## YOUR OBJECTIVE
Reproduce word for word the lines between those holding "purple button: 3 -> 4" and "black cone: 6 -> 2", inclusive, and nothing else from the data below.

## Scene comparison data
────

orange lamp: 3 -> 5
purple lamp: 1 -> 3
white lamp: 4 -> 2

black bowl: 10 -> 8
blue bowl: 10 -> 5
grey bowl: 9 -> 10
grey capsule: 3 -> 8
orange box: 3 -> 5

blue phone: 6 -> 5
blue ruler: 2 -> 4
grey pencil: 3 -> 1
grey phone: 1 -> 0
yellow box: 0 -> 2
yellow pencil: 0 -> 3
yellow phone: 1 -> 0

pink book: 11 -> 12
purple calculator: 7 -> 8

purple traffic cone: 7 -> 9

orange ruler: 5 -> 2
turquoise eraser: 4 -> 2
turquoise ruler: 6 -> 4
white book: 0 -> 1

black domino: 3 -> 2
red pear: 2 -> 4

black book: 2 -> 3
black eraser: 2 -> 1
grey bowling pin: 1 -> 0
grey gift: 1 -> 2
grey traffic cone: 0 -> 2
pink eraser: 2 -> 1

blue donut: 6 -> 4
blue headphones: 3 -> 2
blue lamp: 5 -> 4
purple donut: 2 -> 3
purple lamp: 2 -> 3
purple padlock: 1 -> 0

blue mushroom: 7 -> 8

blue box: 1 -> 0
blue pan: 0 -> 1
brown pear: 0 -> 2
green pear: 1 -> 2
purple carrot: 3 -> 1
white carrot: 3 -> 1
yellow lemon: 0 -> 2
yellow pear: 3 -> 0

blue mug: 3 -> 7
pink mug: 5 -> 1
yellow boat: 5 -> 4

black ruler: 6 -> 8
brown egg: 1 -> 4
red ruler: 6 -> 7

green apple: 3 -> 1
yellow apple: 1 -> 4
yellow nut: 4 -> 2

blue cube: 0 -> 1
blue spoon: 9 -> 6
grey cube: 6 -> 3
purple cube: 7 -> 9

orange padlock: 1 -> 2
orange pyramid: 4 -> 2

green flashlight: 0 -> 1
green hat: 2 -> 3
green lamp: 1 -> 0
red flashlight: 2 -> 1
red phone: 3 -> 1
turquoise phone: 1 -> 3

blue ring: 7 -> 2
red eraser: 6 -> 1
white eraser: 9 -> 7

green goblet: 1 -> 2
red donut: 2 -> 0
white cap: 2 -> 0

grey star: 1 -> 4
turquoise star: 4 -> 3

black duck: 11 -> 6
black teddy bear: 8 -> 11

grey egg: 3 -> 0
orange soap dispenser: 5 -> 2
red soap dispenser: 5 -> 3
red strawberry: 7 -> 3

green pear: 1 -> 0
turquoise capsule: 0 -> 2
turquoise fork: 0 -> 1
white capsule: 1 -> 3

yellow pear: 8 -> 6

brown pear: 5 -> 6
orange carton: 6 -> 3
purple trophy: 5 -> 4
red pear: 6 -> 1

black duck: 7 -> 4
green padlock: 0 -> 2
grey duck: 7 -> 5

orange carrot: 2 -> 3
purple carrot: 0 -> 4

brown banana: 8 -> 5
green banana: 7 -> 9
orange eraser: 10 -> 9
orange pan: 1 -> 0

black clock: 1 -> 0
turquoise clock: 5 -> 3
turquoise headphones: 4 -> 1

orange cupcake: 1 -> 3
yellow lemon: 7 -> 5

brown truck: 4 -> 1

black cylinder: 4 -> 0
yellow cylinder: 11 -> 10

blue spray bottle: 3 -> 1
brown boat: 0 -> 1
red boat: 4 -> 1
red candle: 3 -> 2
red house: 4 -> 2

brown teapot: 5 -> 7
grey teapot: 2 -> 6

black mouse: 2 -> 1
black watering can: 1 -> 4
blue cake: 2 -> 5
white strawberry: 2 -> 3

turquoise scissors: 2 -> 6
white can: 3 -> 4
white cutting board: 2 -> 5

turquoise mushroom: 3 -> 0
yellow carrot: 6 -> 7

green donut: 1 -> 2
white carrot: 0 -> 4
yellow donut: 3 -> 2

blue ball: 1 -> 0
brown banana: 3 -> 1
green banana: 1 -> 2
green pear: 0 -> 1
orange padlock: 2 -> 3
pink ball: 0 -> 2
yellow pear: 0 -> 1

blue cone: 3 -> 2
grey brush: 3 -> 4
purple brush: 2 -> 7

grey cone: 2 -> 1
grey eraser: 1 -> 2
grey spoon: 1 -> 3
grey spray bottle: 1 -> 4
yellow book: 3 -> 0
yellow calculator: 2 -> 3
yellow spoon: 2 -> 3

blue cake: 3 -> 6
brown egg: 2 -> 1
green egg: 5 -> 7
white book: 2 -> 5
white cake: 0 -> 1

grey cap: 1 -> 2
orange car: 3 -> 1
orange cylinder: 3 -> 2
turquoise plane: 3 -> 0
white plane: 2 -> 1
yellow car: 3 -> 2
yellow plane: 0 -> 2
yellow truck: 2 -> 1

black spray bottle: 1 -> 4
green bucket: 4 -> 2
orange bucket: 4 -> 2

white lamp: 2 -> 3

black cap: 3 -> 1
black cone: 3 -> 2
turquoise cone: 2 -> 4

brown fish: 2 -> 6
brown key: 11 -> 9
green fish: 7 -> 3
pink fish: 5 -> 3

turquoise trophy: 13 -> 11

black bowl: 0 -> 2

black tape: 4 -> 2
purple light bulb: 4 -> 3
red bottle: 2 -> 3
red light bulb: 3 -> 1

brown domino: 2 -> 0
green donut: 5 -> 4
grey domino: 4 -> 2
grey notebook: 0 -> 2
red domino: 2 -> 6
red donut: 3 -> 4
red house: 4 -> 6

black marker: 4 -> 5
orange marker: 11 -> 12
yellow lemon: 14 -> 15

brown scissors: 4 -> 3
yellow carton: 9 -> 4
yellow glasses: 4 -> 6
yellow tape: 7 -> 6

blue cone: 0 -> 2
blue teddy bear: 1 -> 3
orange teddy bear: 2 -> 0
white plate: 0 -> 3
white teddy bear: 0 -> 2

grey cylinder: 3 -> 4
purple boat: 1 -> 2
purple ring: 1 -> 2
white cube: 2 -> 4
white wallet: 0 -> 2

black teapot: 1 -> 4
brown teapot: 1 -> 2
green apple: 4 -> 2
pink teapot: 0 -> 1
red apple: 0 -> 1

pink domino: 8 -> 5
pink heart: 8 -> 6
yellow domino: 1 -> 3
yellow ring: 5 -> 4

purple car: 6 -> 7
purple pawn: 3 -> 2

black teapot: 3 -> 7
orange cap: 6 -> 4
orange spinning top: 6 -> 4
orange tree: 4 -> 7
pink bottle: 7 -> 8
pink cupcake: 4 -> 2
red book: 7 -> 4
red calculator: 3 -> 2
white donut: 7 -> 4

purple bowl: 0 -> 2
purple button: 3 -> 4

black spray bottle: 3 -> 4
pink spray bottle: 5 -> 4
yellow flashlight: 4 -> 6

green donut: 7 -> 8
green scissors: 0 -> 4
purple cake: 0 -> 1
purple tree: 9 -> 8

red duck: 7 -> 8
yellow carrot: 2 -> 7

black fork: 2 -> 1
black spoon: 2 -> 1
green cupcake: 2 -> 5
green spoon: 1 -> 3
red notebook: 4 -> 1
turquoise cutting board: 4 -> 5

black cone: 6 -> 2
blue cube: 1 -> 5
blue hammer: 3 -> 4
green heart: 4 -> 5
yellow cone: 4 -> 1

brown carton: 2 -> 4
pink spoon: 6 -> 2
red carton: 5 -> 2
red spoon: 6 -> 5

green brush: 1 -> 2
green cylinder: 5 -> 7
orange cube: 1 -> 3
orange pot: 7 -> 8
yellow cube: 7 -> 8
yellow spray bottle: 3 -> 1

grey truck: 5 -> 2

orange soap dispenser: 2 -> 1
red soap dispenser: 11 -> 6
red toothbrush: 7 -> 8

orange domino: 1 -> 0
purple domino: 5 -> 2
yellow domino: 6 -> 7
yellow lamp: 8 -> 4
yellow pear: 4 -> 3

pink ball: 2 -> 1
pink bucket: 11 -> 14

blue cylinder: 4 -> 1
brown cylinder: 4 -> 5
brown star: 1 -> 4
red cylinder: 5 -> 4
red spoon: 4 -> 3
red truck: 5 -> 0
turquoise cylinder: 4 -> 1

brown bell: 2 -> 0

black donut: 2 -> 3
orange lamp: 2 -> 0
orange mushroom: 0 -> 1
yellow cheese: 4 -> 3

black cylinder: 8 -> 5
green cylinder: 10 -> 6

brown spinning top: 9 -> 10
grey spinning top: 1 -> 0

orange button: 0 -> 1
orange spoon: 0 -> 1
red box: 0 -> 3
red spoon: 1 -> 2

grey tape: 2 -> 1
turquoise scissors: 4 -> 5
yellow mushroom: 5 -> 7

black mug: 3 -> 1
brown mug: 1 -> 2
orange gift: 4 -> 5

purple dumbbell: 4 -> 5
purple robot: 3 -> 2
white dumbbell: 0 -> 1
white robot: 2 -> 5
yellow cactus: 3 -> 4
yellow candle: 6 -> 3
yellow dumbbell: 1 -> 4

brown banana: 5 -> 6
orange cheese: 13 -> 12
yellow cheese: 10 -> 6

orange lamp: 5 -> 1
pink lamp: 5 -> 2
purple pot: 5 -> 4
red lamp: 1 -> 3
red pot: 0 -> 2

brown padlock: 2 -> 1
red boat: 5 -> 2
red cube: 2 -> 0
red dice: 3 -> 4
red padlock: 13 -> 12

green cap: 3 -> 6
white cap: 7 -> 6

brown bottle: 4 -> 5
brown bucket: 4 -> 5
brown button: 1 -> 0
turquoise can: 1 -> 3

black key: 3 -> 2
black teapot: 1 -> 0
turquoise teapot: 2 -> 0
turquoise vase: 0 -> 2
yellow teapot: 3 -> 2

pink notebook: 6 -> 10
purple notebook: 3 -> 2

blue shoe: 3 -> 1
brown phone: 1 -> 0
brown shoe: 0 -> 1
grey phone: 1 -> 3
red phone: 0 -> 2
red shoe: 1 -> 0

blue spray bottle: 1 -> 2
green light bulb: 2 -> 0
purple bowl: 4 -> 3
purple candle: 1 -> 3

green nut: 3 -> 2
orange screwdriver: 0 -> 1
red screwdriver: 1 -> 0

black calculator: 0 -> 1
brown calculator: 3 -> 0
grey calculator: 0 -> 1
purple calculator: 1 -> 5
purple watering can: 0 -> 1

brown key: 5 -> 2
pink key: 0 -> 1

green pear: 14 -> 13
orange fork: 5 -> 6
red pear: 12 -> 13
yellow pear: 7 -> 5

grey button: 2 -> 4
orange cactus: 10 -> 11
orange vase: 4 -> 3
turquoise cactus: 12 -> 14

────

## SOLUTION FOR THIS TASK
purple button: 3 -> 4

black spray bottle: 3 -> 4
pink spray bottle: 5 -> 4
yellow flashlight: 4 -> 6

green donut: 7 -> 8
green scissors: 0 -> 4
purple cake: 0 -> 1
purple tree: 9 -> 8

red duck: 7 -> 8
yellow carrot: 2 -> 7

black fork: 2 -> 1
black spoon: 2 -> 1
green cupcake: 2 -> 5
green spoon: 1 -> 3
red notebook: 4 -> 1
turquoise cutting board: 4 -> 5

black cone: 6 -> 2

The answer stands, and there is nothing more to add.